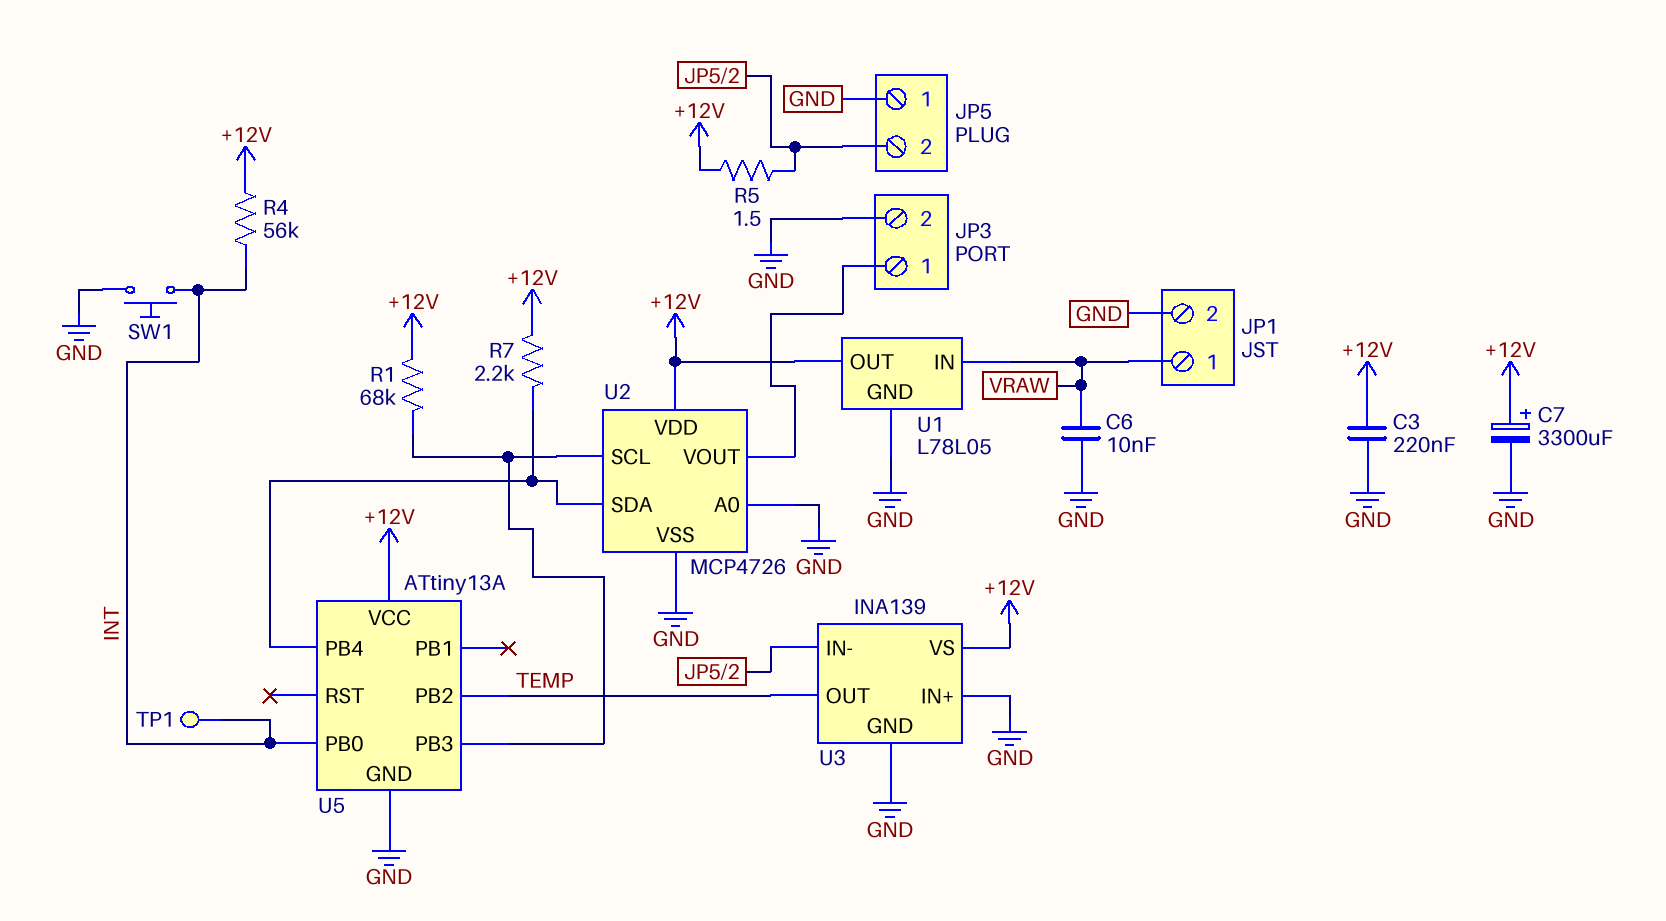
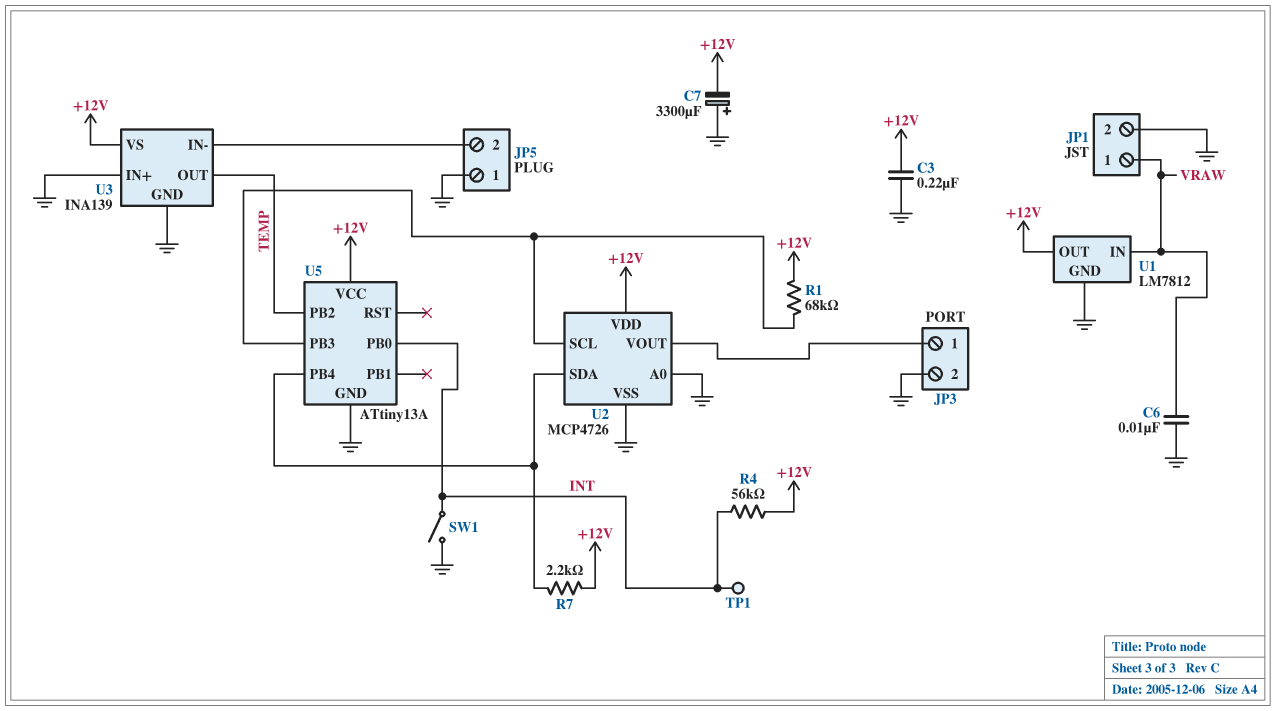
C7: 3300uF (plus +12V, minus GND) -> 3300uF (plus GND, minus +12V)
R5: 1.5 (+12V, JP5/2) -> none
SW1: button (GND, INT) -> switch (GND, INT)
U1: L78L05 -> LM7812

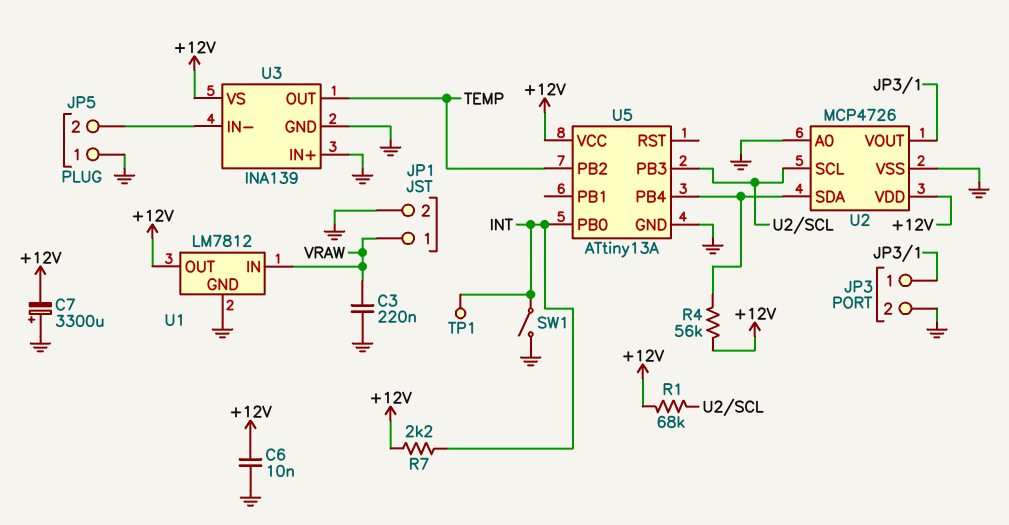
C3: 220nF (+12V, GND) -> 220nF (GND, VRAW)
C6: 10nF (GND, VRAW) -> 10nF (+12V, GND)
R4: 56k (+12V, INT) -> 56k (+12V, U2/SDA)
R7: 2.2k (+12V, U2/SDA) -> 2.2k (+12V, INT)

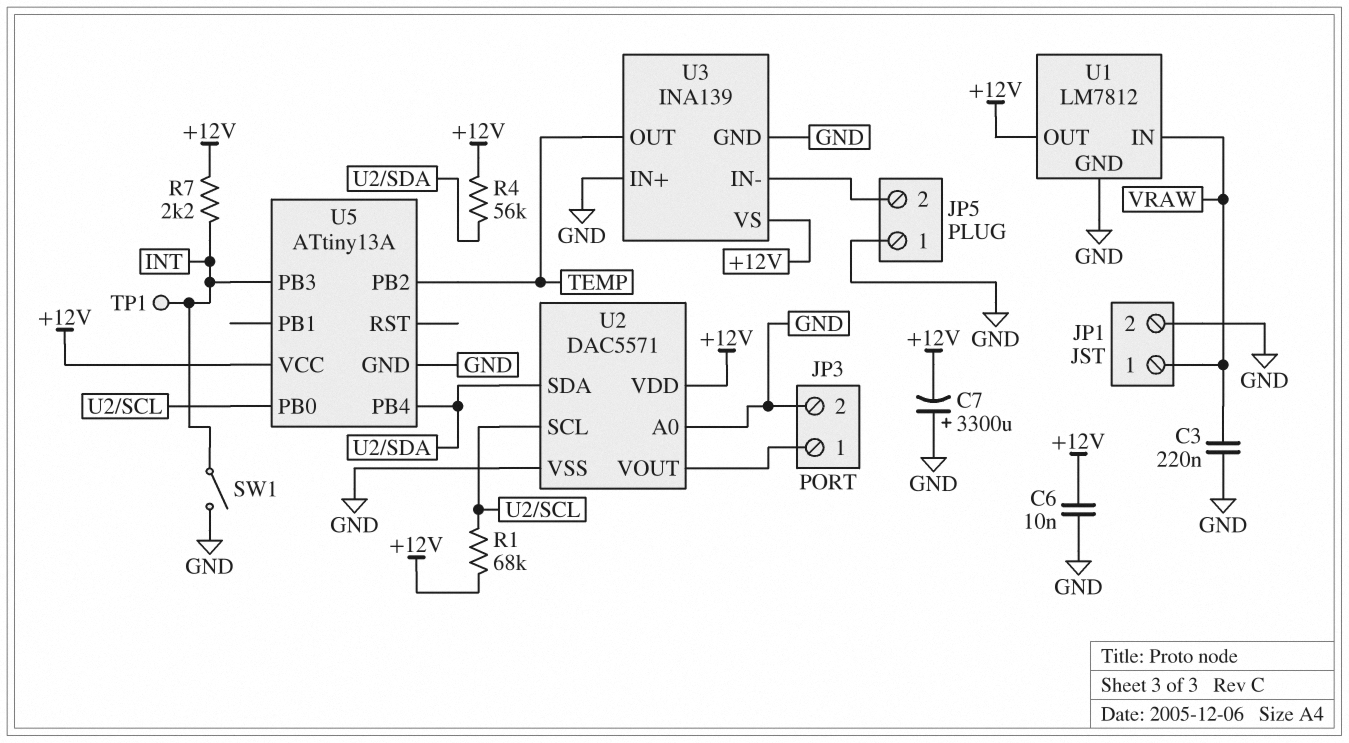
U2: MCP4726 -> DAC5571
U5 pin PB0: INT -> U2/SCL
U5 pin PB3: U2/SCL -> INT

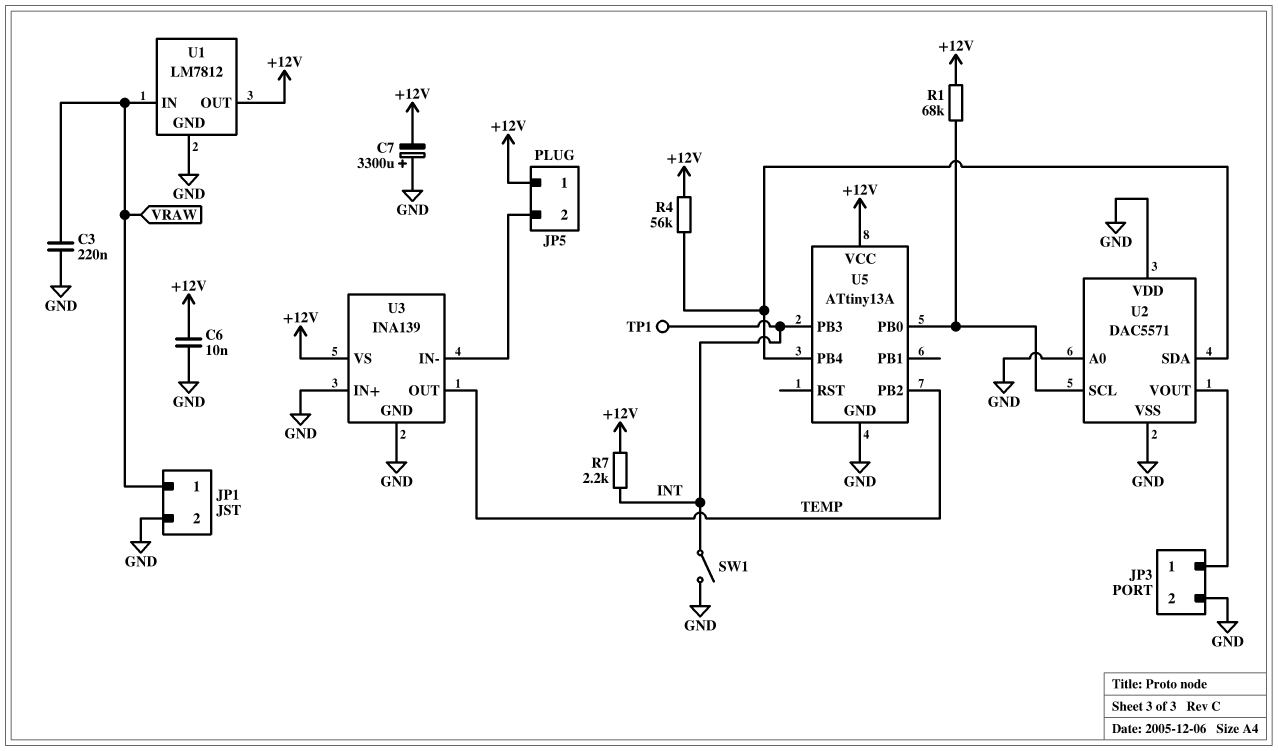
JP5 pin 1: GND -> +12V
U2 pin VDD: +12V -> GND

■ ■ ■ ■ ■

TASK INSTRUCTIONS
Both ends included, copy the lines from the one holding "R5: 1.5 (+12V, JP5/2) -> none" to the last line of the entries exactly, with all pictures left out.

TASK OUTPUT
R5: 1.5 (+12V, JP5/2) -> none
SW1: button (GND, INT) -> switch (GND, INT)
U1: L78L05 -> LM7812

C3: 220nF (+12V, GND) -> 220nF (GND, VRAW)
C6: 10nF (GND, VRAW) -> 10nF (+12V, GND)
R4: 56k (+12V, INT) -> 56k (+12V, U2/SDA)
R7: 2.2k (+12V, U2/SDA) -> 2.2k (+12V, INT)

U2: MCP4726 -> DAC5571
U5 pin PB0: INT -> U2/SCL
U5 pin PB3: U2/SCL -> INT

JP5 pin 1: GND -> +12V
U2 pin VDD: +12V -> GND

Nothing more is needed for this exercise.